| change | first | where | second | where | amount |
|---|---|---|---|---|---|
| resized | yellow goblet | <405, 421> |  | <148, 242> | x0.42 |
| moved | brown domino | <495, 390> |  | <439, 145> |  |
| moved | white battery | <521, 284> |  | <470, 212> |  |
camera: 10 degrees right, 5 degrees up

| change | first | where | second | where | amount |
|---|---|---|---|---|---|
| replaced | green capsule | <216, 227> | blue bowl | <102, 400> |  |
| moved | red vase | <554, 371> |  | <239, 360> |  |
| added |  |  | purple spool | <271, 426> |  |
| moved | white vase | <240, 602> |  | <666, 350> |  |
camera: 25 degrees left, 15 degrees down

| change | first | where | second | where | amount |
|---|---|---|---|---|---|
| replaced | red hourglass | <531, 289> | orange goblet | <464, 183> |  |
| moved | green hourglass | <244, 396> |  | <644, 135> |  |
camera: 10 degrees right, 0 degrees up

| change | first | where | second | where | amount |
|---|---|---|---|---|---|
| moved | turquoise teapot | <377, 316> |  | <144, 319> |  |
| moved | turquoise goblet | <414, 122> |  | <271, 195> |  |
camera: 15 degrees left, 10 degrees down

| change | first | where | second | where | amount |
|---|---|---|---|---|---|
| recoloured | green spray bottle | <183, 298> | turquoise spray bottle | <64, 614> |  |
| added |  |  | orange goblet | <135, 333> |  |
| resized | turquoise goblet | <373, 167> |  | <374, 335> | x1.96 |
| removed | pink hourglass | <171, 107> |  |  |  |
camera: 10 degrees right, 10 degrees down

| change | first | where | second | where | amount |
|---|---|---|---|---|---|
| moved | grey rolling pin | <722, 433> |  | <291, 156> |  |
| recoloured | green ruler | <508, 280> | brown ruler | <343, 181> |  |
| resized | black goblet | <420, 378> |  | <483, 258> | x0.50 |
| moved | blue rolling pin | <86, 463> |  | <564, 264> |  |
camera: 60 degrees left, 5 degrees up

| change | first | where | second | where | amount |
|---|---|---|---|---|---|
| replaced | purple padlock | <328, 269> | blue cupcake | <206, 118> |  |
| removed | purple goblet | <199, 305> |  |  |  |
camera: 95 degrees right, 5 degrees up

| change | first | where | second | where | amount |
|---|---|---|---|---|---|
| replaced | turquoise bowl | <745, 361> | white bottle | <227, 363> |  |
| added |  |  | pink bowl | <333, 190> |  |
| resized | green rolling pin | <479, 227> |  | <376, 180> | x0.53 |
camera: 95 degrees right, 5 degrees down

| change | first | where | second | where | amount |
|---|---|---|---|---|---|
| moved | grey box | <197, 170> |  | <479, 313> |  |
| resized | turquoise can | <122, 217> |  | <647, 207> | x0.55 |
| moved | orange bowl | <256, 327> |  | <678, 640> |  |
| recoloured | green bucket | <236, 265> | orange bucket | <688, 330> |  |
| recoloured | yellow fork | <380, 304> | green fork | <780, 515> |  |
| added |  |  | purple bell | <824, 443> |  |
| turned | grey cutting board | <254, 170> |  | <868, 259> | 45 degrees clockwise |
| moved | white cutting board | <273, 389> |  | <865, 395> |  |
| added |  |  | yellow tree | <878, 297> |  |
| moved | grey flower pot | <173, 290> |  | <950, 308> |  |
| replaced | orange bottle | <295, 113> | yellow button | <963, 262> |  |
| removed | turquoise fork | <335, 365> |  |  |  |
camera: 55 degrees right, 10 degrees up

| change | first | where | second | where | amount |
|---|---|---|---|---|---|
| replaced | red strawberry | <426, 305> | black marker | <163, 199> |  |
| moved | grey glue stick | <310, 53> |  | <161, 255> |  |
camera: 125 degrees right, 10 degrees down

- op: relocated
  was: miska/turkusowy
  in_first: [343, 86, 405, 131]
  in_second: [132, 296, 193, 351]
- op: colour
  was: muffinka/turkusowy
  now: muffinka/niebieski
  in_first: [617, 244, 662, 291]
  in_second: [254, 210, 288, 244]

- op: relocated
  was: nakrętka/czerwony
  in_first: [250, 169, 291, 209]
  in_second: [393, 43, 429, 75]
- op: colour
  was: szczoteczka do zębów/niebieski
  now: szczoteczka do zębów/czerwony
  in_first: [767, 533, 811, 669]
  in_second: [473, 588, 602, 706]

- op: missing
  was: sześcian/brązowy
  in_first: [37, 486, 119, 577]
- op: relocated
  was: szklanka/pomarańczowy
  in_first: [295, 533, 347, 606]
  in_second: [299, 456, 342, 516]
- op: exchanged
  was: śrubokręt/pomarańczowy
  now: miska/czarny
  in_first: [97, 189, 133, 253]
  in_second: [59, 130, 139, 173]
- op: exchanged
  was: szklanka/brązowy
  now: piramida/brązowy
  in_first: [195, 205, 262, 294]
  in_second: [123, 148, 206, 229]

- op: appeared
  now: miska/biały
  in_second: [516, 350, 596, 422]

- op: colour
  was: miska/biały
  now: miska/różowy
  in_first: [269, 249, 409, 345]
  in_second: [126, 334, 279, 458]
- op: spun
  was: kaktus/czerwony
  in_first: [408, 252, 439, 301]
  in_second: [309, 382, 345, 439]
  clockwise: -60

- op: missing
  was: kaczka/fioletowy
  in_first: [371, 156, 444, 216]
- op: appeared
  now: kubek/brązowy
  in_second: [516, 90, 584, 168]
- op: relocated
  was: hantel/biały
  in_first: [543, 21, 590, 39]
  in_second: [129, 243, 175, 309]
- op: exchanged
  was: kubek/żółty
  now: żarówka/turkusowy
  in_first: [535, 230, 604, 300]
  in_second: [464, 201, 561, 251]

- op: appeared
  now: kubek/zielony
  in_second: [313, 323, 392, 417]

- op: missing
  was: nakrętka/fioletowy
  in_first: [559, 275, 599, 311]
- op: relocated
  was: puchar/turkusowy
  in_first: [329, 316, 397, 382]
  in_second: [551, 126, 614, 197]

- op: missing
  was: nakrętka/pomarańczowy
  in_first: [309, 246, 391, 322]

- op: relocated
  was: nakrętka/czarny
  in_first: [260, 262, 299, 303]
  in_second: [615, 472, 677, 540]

===

**What this task involves**: For this exercise, output exactly the lines above from the line with "in_second: [132, 296, 193, 351]" to the line with "in_first: [535, 230, 604, 300]", counting both, and leave out the rest.

**Task answer**:
  in_second: [132, 296, 193, 351]
- op: colour
  was: muffinka/turkusowy
  now: muffinka/niebieski
  in_first: [617, 244, 662, 291]
  in_second: [254, 210, 288, 244]

- op: relocated
  was: nakrętka/czerwony
  in_first: [250, 169, 291, 209]
  in_second: [393, 43, 429, 75]
- op: colour
  was: szczoteczka do zębów/niebieski
  now: szczoteczka do zębów/czerwony
  in_first: [767, 533, 811, 669]
  in_second: [473, 588, 602, 706]

- op: missing
  was: sześcian/brązowy
  in_first: [37, 486, 119, 577]
- op: relocated
  was: szklanka/pomarańczowy
  in_first: [295, 533, 347, 606]
  in_second: [299, 456, 342, 516]
- op: exchanged
  was: śrubokręt/pomarańczowy
  now: miska/czarny
  in_first: [97, 189, 133, 253]
  in_second: [59, 130, 139, 173]
- op: exchanged
  was: szklanka/brązowy
  now: piramida/brązowy
  in_first: [195, 205, 262, 294]
  in_second: [123, 148, 206, 229]

- op: appeared
  now: miska/biały
  in_second: [516, 350, 596, 422]

- op: colour
  was: miska/biały
  now: miska/różowy
  in_first: [269, 249, 409, 345]
  in_second: [126, 334, 279, 458]
- op: spun
  was: kaktus/czerwony
  in_first: [408, 252, 439, 301]
  in_second: [309, 382, 345, 439]
  clockwise: -60

- op: missing
  was: kaczka/fioletowy
  in_first: [371, 156, 444, 216]
- op: appeared
  now: kubek/brązowy
  in_second: [516, 90, 584, 168]
- op: relocated
  was: hantel/biały
  in_first: [543, 21, 590, 39]
  in_second: [129, 243, 175, 309]
- op: exchanged
  was: kubek/żółty
  now: żarówka/turkusowy
  in_first: [535, 230, 604, 300]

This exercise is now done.